Stored data Block Start

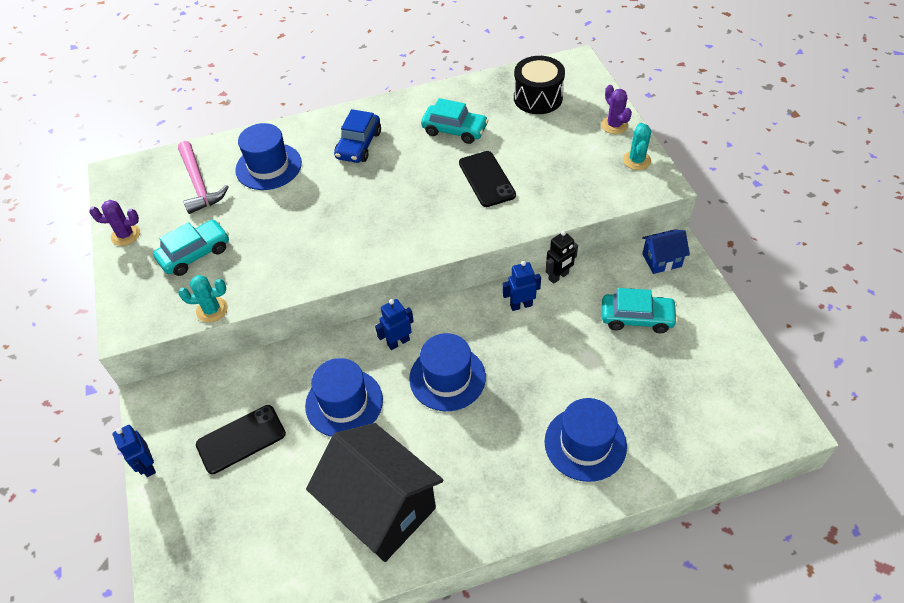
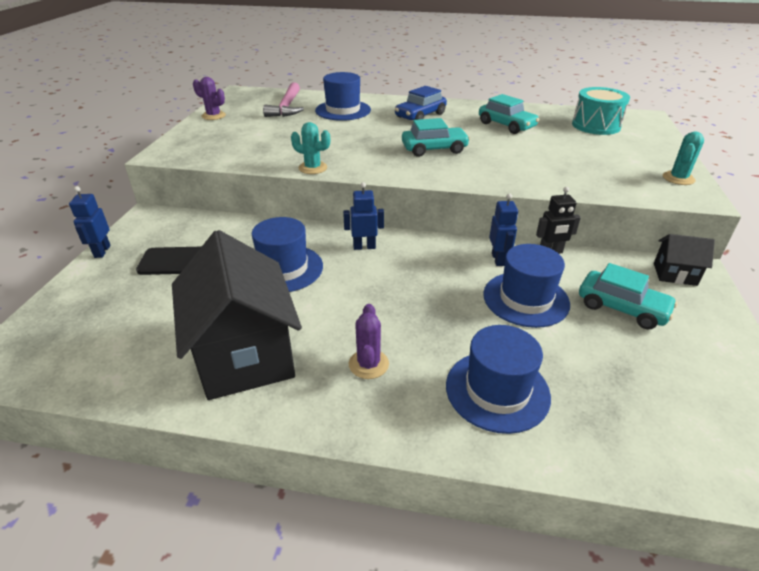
camera: 25 degrees right, 15 degrees down
turquoise car [153,220,229,276] -> turquoise car moved to [402,118,470,157]
turquoise cactus [178,275,228,323] -> turquoise cactus moved to [291,122,330,174]
blue hat [409,333,486,411] -> blue hat moved to [483,244,570,328]
black phone [459,151,516,207] -> none
blue robot [502,261,541,311] -> blue robot turned 75 degrees clockwise [489,193,518,266]
black drum [514,56,565,114] -> turquoise drum [572,87,630,135]
purple cactus [601,85,632,134] -> purple cactus moved to [349,304,389,379]
blue house [642,229,690,274] -> black house [654,234,715,286]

Stored data Block End

→ Aim of the exercise
Reproduce exactly the line that contains "blue robot [502,261,541,311]" together with each line after it to the end of the entries; include no other lines.

→ Response
blue robot [502,261,541,311] -> blue robot turned 75 degrees clockwise [489,193,518,266]
black drum [514,56,565,114] -> turquoise drum [572,87,630,135]
purple cactus [601,85,632,134] -> purple cactus moved to [349,304,389,379]
blue house [642,229,690,274] -> black house [654,234,715,286]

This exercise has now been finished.